*Required work*
Count how many lines in the records contain the string "trill", treating uppercase and lowercase letters as distinct. Reply with that number alone.

[begin Extracted records]

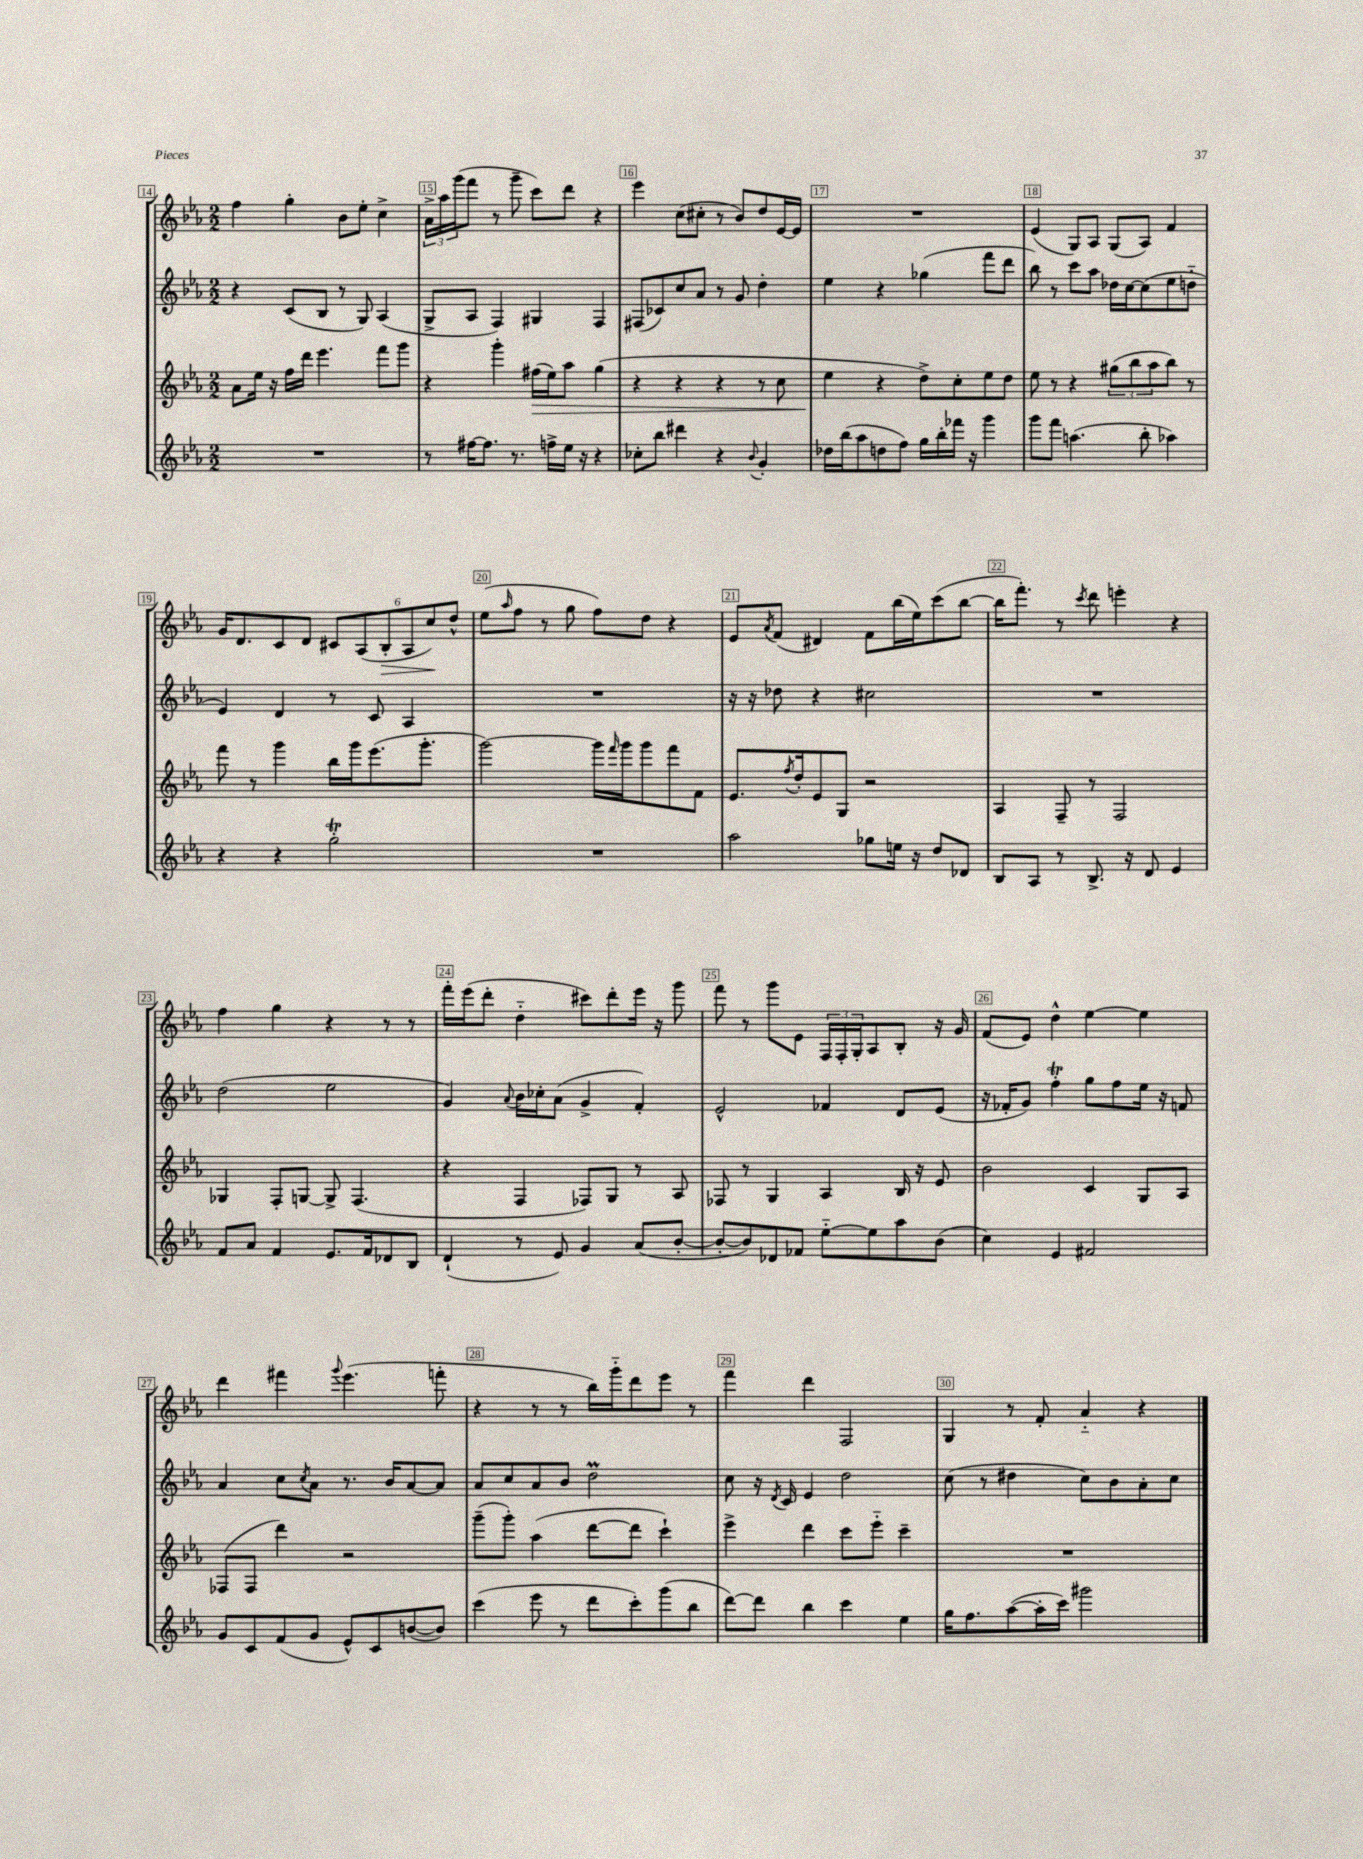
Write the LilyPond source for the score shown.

<<
\new StaffGroup <<
\new Staff = "s0" {
    \clef treble \key ees \major \numericTimeSignature \time 2/2
    f''4 g''4-. bes'8 ees''8-. c''4-> |
    \tuplet 3/2 { aes'16-> aes''16 g'''16( } f'''8 r8 g'''8-- c'''8) d'''8 r4 |
    ees'''4 c''8( cis''8-. r8 bes'8) d''8 ees'16~ ees'16 |
    R1 |
    ees'4( g8) aes8 g8( aes8) f'4 |
    g'16 d'8. c'8 d'8 \tuplet 6/4 { cis'8 aes8( bes8-.\> aes8 c''8\!) d''8-^ } |
    ees''8( \grace { aes''16 } f''8 r8 g''8 f''8) d''8 r4 |
    ees'8 \acciaccatura { aes'8 } f'8( dis'4) f'8 bes''16( ees''16) c'''8( bes''8~ |
    bes''16 f'''8.-.) r8 \acciaccatura { c'''8 } d'''8 e'''4-. r4 |
    f''4 g''4 r4 r8 r8 |
    f'''16-. ees'''16( d'''8-. d''4-_ cis'''8) d'''8-. ees'''16 r16 g'''8 |
    f'''8 r8 g'''8 ees'8 \tuplet 3/2 { f16 f16-. g16-. } aes8 bes8-. r16 g'16 |
    f'8( ees'8) d''4-^ ees''4~ ees''4 |
    d'''4 fis'''4 \appoggiatura { g'''8 } ees'''4.( f'''8-. |
    r4 r8 r8 bes''16) g'''16-_ d'''8 ees'''8 r8 |
    f'''4 d'''4 f2 |
    g4 r8 f'8-. aes'4-_ r4 \bar "|." |
}
\new Staff = "s1" {
    \clef treble \key ees \major \numericTimeSignature \time 2/2
    r4 c'8( bes8 r8 g8) aes4( |
    g8-> aes8 f4) gis4 f4 |
    fis8( ces'8) c''8 aes'8 r8 g'8 d''4-. |
    ees''4 r4 ges''4( f'''8 d'''8 |
    bes''8) r8 c'''8 aes''8 des''16 c''16~ c''8( ees''8 d''8-_ |
    ees'4) d'4 r8 c'8 aes4 |
    R1 |
    r16 r16 des''8 r4 cis''2 |
    R1 |
    d''2( ees''2 |
    g'4) \appoggiatura { aes'8 } bes'16 ces''16-. aes'8( g'4-> f'4-.) |
    ees'2-^ fes'4 d'8 ees'8( |
    r16 fes'16-. g'8) f''4-.\trill g''8 f''8 ees''16 r16 f'8 |
    aes'4 c''8 \acciaccatura { c''8 } aes'8 r8. bes'16 aes'8~ aes'8 |
    aes'8 c''8 aes'8 bes'8 d''2\prall |
    c''8 r16 \acciaccatura { d'8 } c'16 ees'4 d''2 |
    c''8( r8 dis''4 c''8) bes'8 aes'8-. c''8 \bar "|." |
}
\new Staff = "s2" {
    \clef treble \key ees \major \numericTimeSignature \time 2/2
    aes'8 ees''16 r16 f''16 d'''16 ees'''4. f'''8 g'''8 |
    r4 g'''4-. fis''16\>( ees''16) aes''8 g''4( |
    r4 r4 r4 r8 c''8 |
    ees''4\! r4 d''8->) c''8-. ees''8 d''8 |
    ees''8 r8 r4 \tuplet 3/2 { gis''8( bes''8 aes''8 } bes''8) r8 |
    f'''8 r8 g'''4 bes''16 g'''16 ees'''8.( g'''8.-. |
    g'''2~) g'''16 \grace { f'''16 } g'''16 g'''8 f'''8 f'8 |
    ees'8. \acciaccatura { f''8 } d''16-. ees'8 g8 r2 |
    aes4 f8-- r8 f2 |
    ges4 f8-. g8~ g8-> f4.( |
    r4 f4 fes8) g8 r8 aes8 |
    fes8 r8 g4 aes4 bes16 r16 ees'8 |
    bes'2 c'4 g8 aes8 |
    fes8( fes8 d'''4) r2 |
    g'''8--( g'''8-.) aes''4( d'''8~ d'''8 c'''4-!) |
    ees'''4-> d'''4 c'''8 ees'''8-_ c'''4-- |
    R1 \bar "|." |
}
\new Staff = "s3" {
    \clef treble \key ees \major \numericTimeSignature \time 2/2
    R1 |
    r8 fis''16~ fis''8. r8. f''16-> ees''16 r16 r4 |
    ces''8-. bes''8 dis'''4 r4 \appoggiatura { bes'8 } g'4-. |
    des''16 bes''16( aes''8 d''8 f''8) g''16 bes''16-. fes'''16 r16 g'''4 |
    g'''8 f'''8 a''4.( bes''8-. aes''4) |
    r4 r4 g''2-.\trill |
    R1 |
    aes''2 ges''8 e''16 r16 d''8 des'8 |
    bes8 aes8 r8 bes8.-> r16 d'8 ees'4 |
    f'8 aes'8 f'4 ees'8. f'16 des'8 bes8 |
    d'4-!( r8 ees'8) g'4 aes'8( bes'8~-. |
    bes'8~-. bes'8) des'8 fes'8 ees''8~-_ ees''8 aes''8 bes'8( |
    c''4) ees'4 fis'2 |
    g'8 c'8 f'8( g'8 ees'8-^) c'8 b'8~( b'8) |
    c'''4( ees'''8 r8 d'''8 c'''8-.) g'''8( bes''8 |
    d'''8~) d'''8 bes''4 c'''4 ees''4 |
    g''16 f''8. aes''8~( aes''16-. c'''16) gis'''2 \bar "|." |
}
>>
>>
\layout { \context { \Score currentBarNumber = #14 \override BarNumber.break-visibility = ##(#f #t #t) barNumberVisibility = #all-bar-numbers-visible \override BarNumber.stencil = #(make-stencil-boxer 0.1 0.3 ly:text-interface::print) } }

[end Extracted records]

*Response to this exercise*
2